Coordinate-based change listings:
== Segment start ==

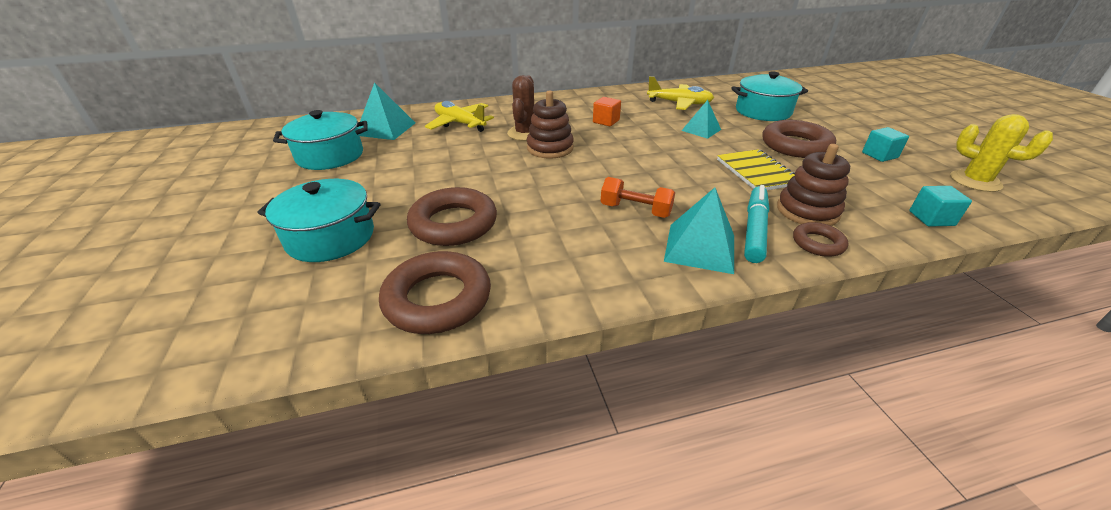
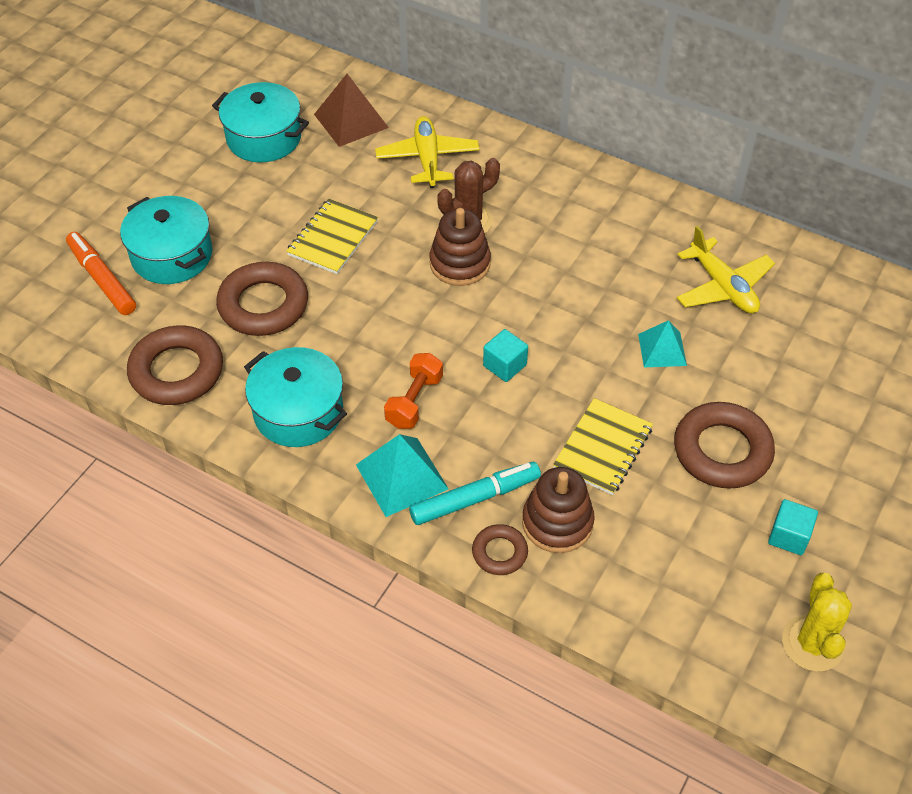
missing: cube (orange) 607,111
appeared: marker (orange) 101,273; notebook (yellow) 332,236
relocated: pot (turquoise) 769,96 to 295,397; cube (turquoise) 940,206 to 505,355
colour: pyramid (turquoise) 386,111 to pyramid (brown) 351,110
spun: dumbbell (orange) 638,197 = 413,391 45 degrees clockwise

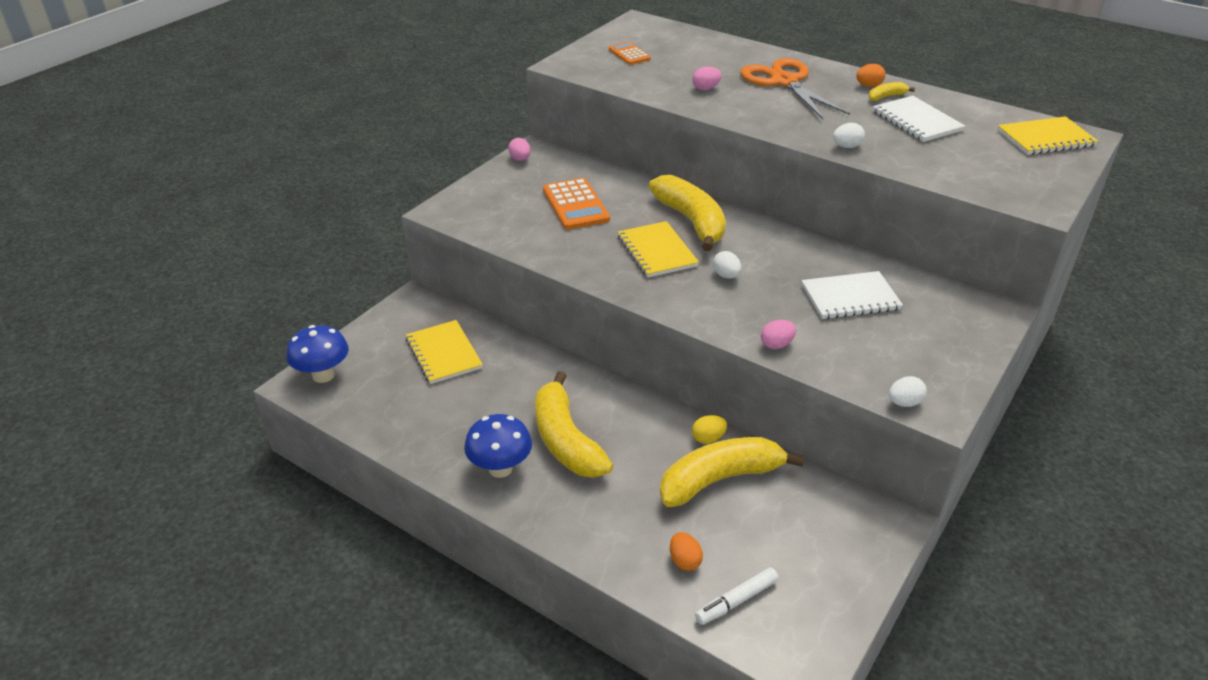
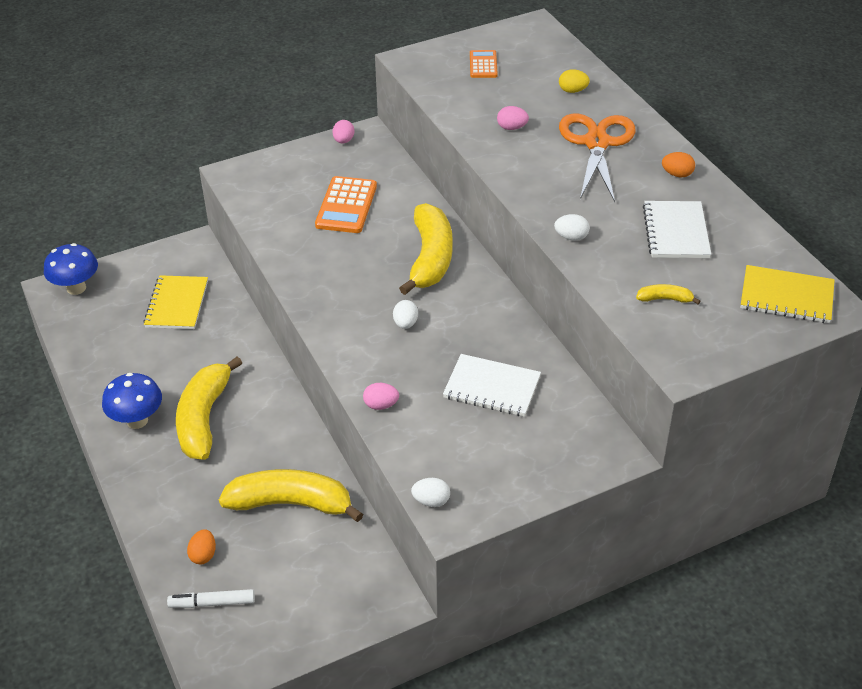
missing: notebook (yellow) 658,249
relocated: egg (yellow) 709,429 to 574,81; banana (yellow) 892,91 to 668,294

== Segment end ==

§ **TASK DIRECTIONS**
A word-for-word copy of all the data, without pictures, is the expected output.

§ **SOLUTION FOR THIS TASK**
missing: cube (orange) 607,111
appeared: marker (orange) 101,273; notebook (yellow) 332,236
relocated: pot (turquoise) 769,96 to 295,397; cube (turquoise) 940,206 to 505,355
colour: pyramid (turquoise) 386,111 to pyramid (brown) 351,110
spun: dumbbell (orange) 638,197 = 413,391 45 degrees clockwise

missing: notebook (yellow) 658,249
relocated: egg (yellow) 709,429 to 574,81; banana (yellow) 892,91 to 668,294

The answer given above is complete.